**Problem description:** Some lines below hold "blue". Pick them out and copy them.

**Material supplied:**

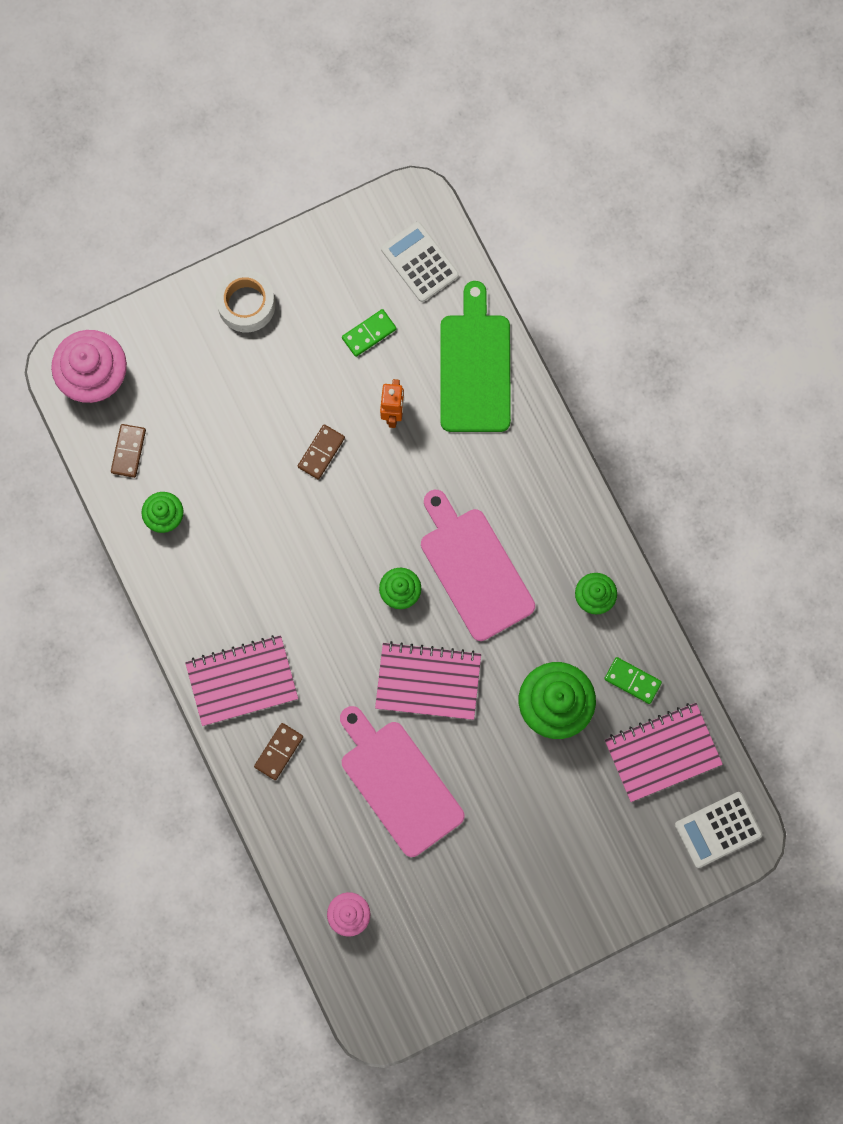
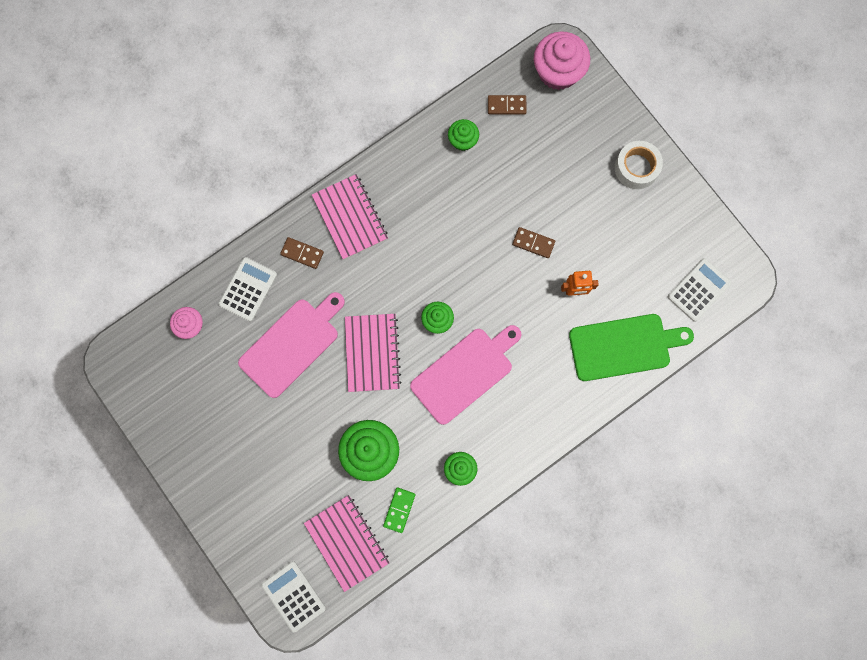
camera: 80 degrees right, 0 degrees up
green domino [342,309,397,357] -> none
none -> white calculator [218,257,277,321]

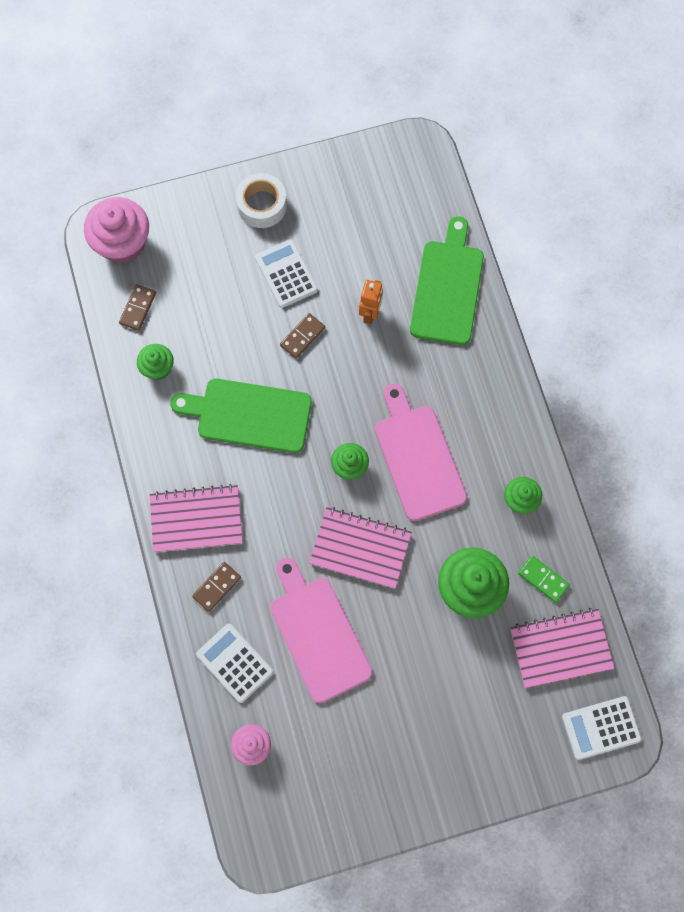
camera: 70 degrees left, 5 degrees down
white calculator [668,258,732,322] -> white calculator moved to [255,239,318,308]
none -> green cutting board [170,378,312,453]

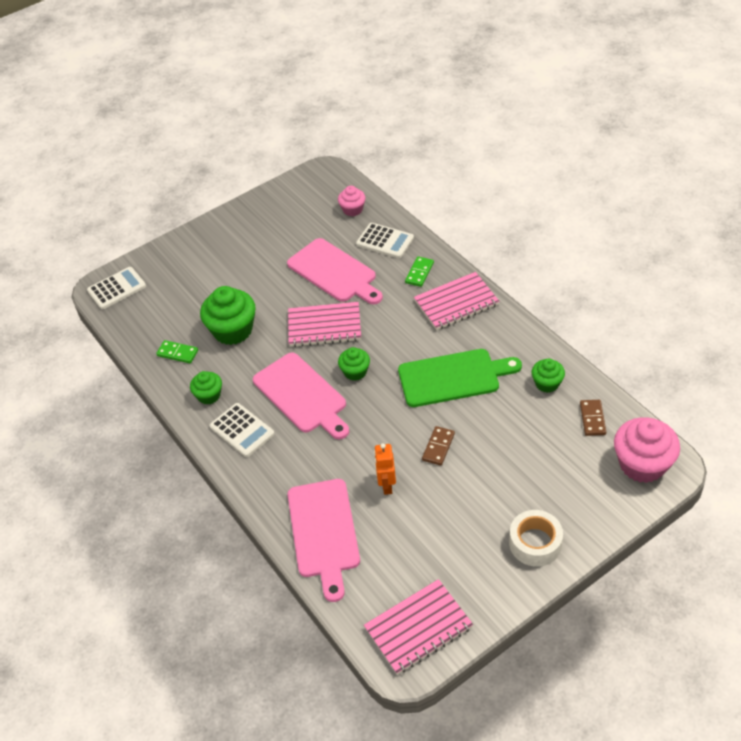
camera: 165 degrees right, 25 degrees down
brown domino [192,562,241,612] -> green domino [405,256,434,287]
white calculator [255,239,318,308] -> white calculator moved to [209,403,275,457]
green cutting board [410,216,484,345] -> pink cutting board [288,479,360,602]
pink notebook [510,608,614,688] -> pink notebook moved to [364,579,473,675]

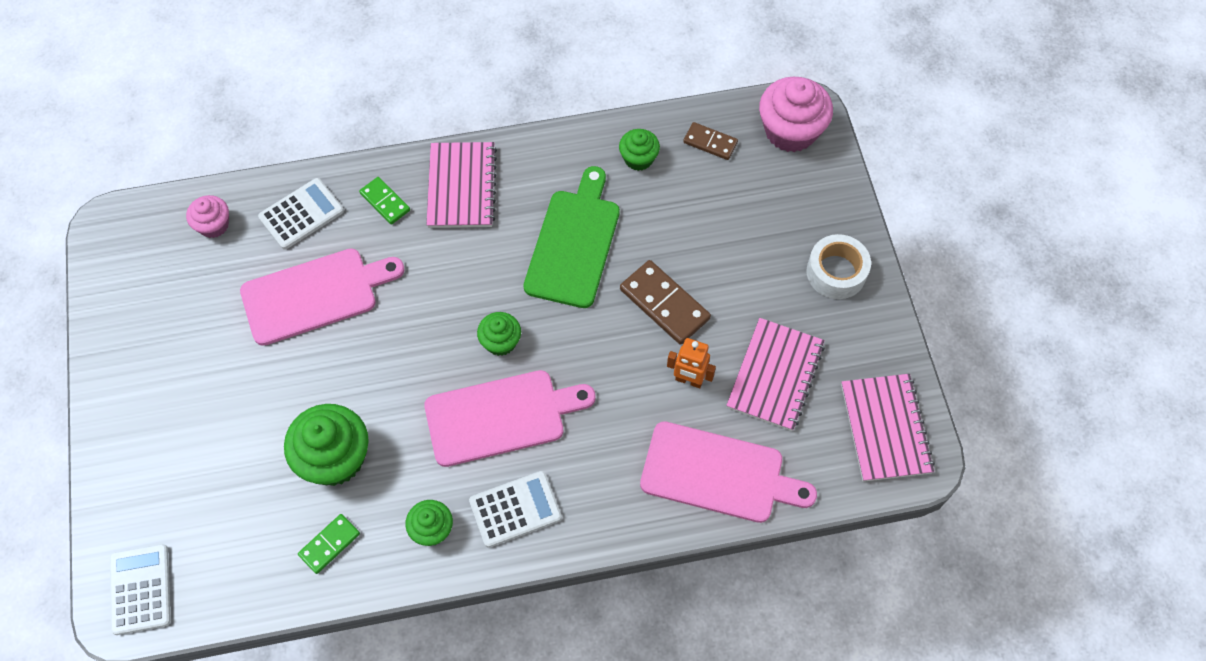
camera: 70 degrees left, 15 degrees up
pink notebook [288,302,361,347] -> pink notebook moved to [726,318,825,431]
brown domino [422,426,455,466] -> brown domino [620,260,711,345], size x1.65

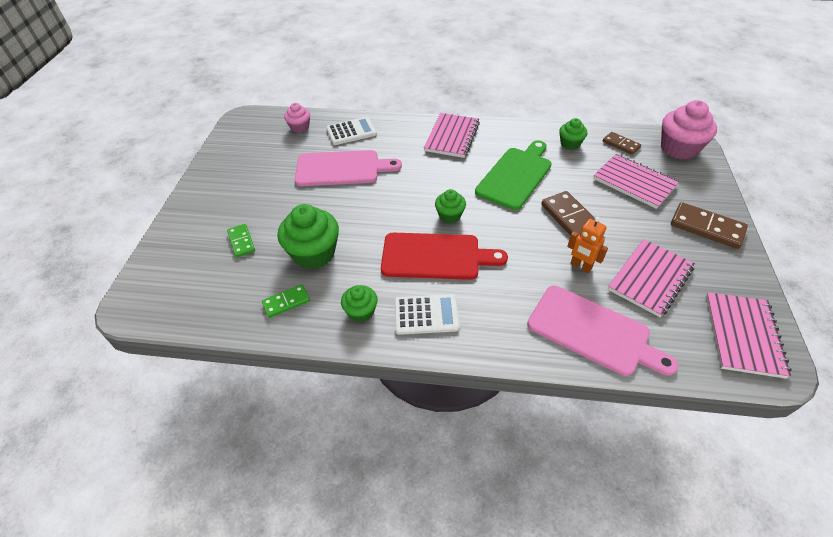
camera: 20 degrees right, 15 degrees down
white calculator [110,544,171,635] -> none
green domino [359,177,410,225] -> green domino moved to [227,224,255,257]
pink cutting board [424,370,596,467] -> red cutting board [381,233,508,280]
white tape [807,234,871,299] -> brown domino [671,202,748,249]
none -> pink notebook [593,154,679,209]

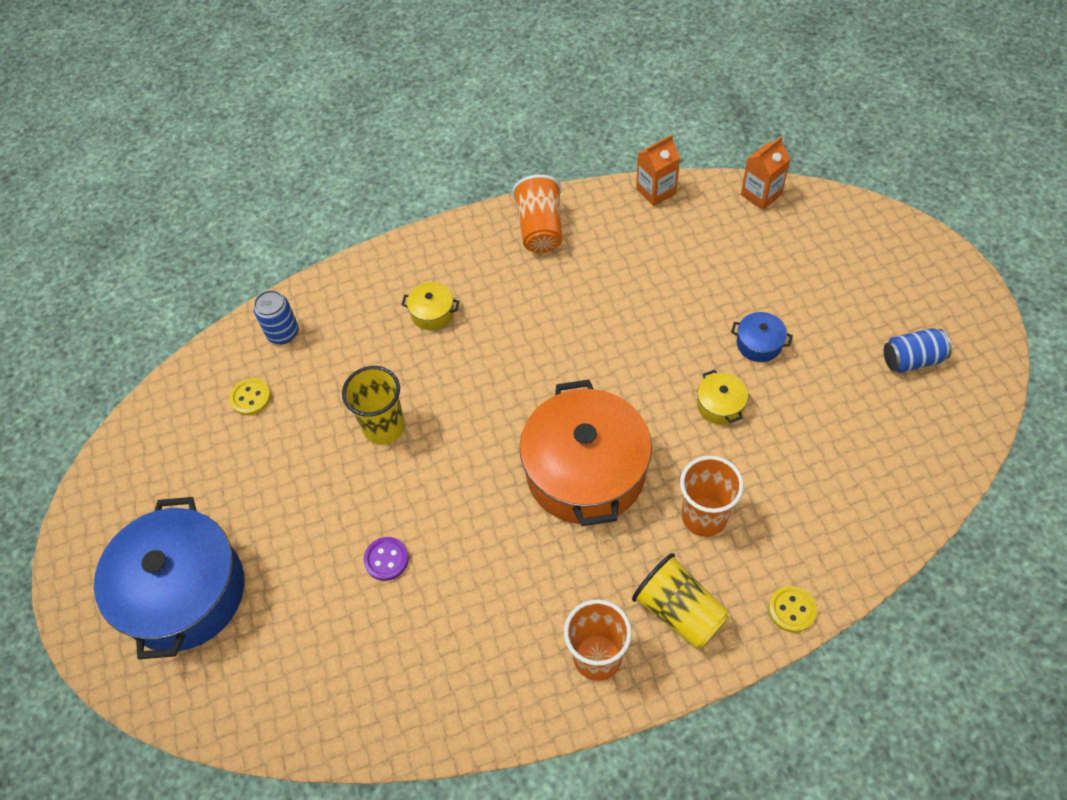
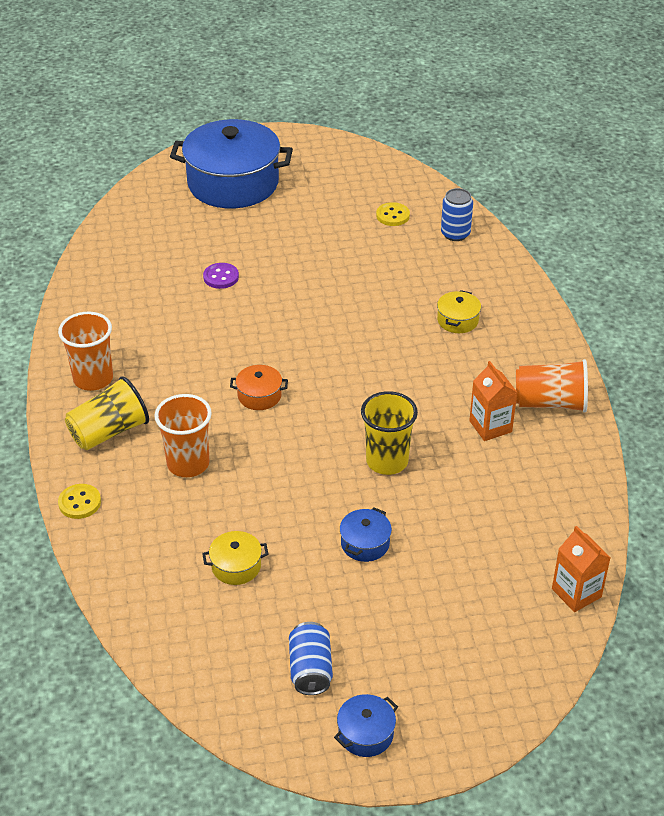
camera: 95 degrees right, 15 degrees down
yellow cup [342,366,405,444] -> yellow cup moved to [361,391,418,475]
orange pot [520,380,652,526] -> orange pot [230,365,288,410], size x0.40
orange carton [636,135,680,206] -> orange carton moved to [469,361,518,441]
yellow pot [697,370,748,425] -> yellow pot moved to [202,531,269,585]
none -> blue pot [334,694,398,757]

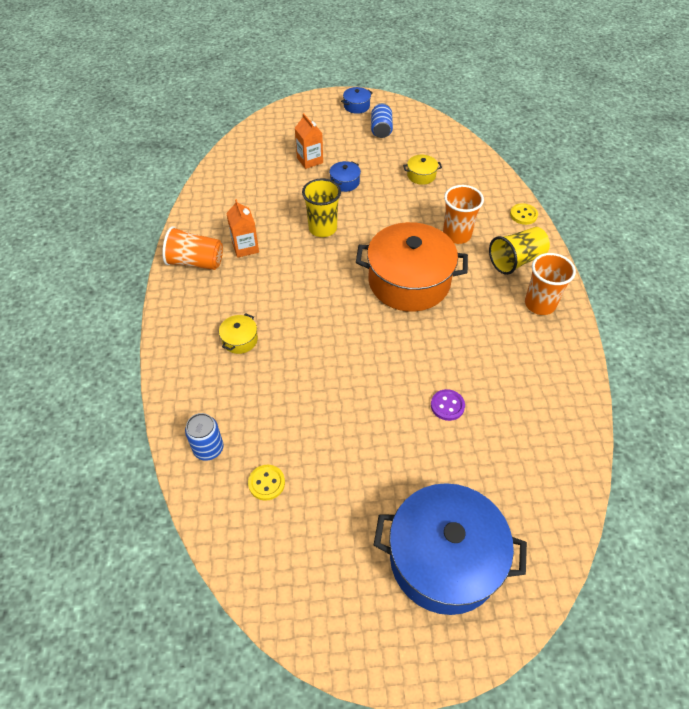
camera: 175 degrees left, 10 degrees up
orange pot [230,365,288,410] -> orange pot [356,222,468,312], size x2.48
orange carton [552,526,611,612] -> orange carton moved to [295,113,323,169]

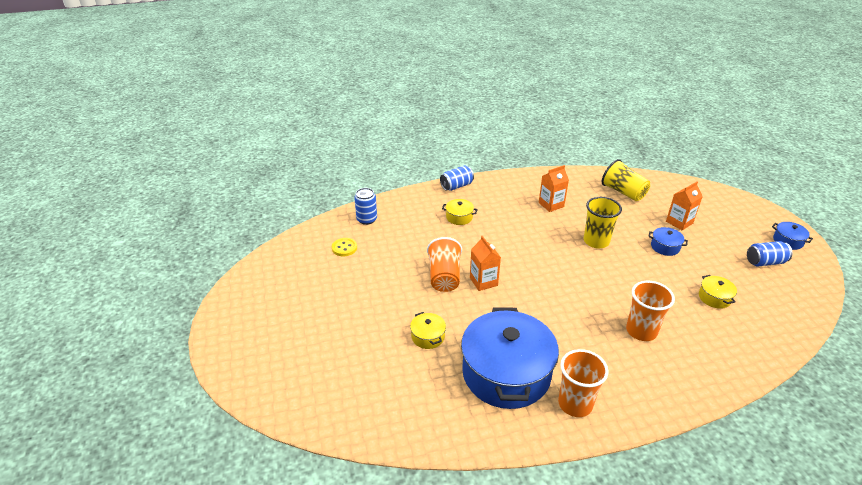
camera: 80 degrees right, 15 degrees down
orange cup [162,226,223,270] -> orange cup moved to [427,237,462,292]
orange pot [356,222,468,312] -> none
blue pot [374,483,527,615] -> blue pot moved to [461,307,559,409]
purple button [431,389,465,421] -> yellow pot [410,312,446,349]
yellow cup [489,227,550,275] -> yellow cup moved to [602,159,650,201]
yellow button [510,203,538,225] -> none
none -> blue can [440,165,474,191]
none -> orange carton [470,236,501,291]

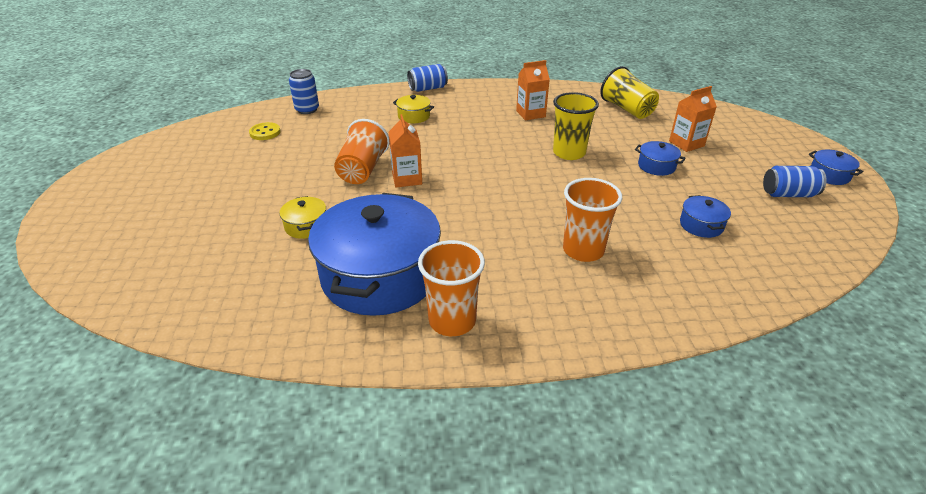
camera: 10 degrees right, 0 degrees up
yellow pot [699,275,737,309] -> blue pot [680,195,731,238]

**Task output:**
none -> blue pot [334,694,398,757]
blue pot [374,483,527,615] -> blue pot moved to [461,307,559,409]
none -> blue can [440,165,474,191]
yellow pot [699,275,737,309] -> blue pot [680,195,731,238]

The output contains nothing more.